(Object tracking records)
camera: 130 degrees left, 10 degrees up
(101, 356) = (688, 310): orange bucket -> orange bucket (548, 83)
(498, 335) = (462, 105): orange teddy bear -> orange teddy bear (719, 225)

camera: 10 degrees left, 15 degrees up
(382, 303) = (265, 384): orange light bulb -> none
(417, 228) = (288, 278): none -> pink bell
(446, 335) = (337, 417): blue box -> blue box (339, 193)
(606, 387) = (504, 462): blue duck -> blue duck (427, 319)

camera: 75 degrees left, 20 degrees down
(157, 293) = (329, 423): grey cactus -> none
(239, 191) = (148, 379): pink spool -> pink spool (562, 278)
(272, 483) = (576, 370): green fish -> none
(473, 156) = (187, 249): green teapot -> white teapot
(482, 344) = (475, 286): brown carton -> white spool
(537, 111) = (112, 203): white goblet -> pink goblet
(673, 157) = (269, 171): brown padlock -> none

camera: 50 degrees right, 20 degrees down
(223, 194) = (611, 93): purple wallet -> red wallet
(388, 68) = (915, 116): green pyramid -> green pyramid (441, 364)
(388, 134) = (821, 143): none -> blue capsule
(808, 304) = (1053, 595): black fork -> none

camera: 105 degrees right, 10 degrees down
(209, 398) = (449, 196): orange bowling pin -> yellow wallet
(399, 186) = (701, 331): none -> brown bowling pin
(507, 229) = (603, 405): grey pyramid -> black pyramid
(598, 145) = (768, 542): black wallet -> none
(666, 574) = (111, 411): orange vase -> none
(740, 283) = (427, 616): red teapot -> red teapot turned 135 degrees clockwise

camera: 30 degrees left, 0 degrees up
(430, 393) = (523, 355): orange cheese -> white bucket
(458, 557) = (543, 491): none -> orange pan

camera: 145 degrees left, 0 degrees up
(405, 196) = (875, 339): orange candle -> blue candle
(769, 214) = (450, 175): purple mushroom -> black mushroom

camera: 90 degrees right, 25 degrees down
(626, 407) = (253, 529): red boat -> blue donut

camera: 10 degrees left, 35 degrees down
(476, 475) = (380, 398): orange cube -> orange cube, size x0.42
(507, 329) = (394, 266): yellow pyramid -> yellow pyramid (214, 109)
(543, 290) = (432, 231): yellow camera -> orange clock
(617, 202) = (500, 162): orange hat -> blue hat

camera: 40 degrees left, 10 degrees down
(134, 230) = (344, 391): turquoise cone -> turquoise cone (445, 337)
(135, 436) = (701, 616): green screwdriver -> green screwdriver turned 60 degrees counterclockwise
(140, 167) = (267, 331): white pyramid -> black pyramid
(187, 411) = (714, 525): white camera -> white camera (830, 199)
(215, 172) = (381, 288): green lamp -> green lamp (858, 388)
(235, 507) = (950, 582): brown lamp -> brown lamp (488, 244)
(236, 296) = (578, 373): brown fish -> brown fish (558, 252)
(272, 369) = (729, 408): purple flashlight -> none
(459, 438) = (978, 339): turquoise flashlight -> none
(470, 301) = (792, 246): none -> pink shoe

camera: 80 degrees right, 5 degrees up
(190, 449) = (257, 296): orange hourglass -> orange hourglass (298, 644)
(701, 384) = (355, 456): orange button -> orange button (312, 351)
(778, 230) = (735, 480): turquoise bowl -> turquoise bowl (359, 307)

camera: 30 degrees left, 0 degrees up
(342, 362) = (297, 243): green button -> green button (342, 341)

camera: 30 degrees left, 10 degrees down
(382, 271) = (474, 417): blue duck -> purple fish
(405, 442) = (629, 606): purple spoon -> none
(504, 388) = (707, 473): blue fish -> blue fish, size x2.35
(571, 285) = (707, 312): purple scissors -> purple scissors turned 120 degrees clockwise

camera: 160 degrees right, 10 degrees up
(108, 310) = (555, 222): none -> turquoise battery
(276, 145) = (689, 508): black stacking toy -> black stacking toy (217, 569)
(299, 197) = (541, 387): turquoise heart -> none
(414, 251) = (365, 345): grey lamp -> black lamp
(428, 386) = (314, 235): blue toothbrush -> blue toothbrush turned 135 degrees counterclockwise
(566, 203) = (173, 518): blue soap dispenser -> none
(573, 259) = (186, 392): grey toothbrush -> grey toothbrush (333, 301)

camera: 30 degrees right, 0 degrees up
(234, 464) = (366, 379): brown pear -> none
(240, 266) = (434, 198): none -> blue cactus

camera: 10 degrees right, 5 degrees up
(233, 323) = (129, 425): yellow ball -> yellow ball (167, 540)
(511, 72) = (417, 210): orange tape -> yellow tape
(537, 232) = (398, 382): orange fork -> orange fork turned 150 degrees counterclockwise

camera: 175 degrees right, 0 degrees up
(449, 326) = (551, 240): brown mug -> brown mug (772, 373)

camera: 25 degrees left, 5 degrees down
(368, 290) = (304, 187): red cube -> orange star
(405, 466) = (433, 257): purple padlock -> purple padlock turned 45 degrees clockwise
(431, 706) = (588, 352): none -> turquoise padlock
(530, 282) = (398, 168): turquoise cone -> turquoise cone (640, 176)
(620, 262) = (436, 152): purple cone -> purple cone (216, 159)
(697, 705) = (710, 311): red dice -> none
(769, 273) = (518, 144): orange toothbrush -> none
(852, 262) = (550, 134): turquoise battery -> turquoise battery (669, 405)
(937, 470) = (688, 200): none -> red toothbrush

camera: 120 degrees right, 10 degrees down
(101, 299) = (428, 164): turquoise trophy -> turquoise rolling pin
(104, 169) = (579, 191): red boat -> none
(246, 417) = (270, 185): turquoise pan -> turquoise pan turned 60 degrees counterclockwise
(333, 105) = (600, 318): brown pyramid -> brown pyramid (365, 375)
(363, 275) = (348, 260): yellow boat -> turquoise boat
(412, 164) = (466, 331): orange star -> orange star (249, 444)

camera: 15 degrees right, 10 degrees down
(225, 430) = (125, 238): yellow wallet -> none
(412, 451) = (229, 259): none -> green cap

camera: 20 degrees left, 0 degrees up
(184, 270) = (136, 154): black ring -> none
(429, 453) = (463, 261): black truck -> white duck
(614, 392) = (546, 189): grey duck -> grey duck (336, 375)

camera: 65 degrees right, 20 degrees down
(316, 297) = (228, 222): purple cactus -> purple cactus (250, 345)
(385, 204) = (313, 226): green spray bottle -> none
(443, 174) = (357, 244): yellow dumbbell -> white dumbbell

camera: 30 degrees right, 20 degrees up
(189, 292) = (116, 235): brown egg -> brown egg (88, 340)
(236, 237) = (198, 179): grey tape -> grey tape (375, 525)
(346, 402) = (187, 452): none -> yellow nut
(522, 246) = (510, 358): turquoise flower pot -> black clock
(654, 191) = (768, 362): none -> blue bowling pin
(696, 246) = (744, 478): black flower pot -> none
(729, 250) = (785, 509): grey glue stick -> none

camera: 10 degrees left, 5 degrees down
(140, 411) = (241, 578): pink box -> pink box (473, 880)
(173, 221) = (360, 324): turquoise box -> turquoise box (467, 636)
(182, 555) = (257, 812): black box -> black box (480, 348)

Task brief: Exactly as written, repeat each line from the beginning of the data above to the line containing "(388, 134) = (821, 143): none -> blue capsule", inclusive.

Output for this task:
camera: 130 degrees left, 10 degrees up
(101, 356) = (688, 310): orange bucket -> orange bucket (548, 83)
(498, 335) = (462, 105): orange teddy bear -> orange teddy bear (719, 225)

camera: 10 degrees left, 15 degrees up
(382, 303) = (265, 384): orange light bulb -> none
(417, 228) = (288, 278): none -> pink bell
(446, 335) = (337, 417): blue box -> blue box (339, 193)
(606, 387) = (504, 462): blue duck -> blue duck (427, 319)

camera: 75 degrees left, 20 degrees down
(157, 293) = (329, 423): grey cactus -> none
(239, 191) = (148, 379): pink spool -> pink spool (562, 278)
(272, 483) = (576, 370): green fish -> none
(473, 156) = (187, 249): green teapot -> white teapot
(482, 344) = (475, 286): brown carton -> white spool
(537, 111) = (112, 203): white goblet -> pink goblet
(673, 157) = (269, 171): brown padlock -> none

camera: 50 degrees right, 20 degrees down
(223, 194) = (611, 93): purple wallet -> red wallet
(388, 68) = (915, 116): green pyramid -> green pyramid (441, 364)
(388, 134) = (821, 143): none -> blue capsule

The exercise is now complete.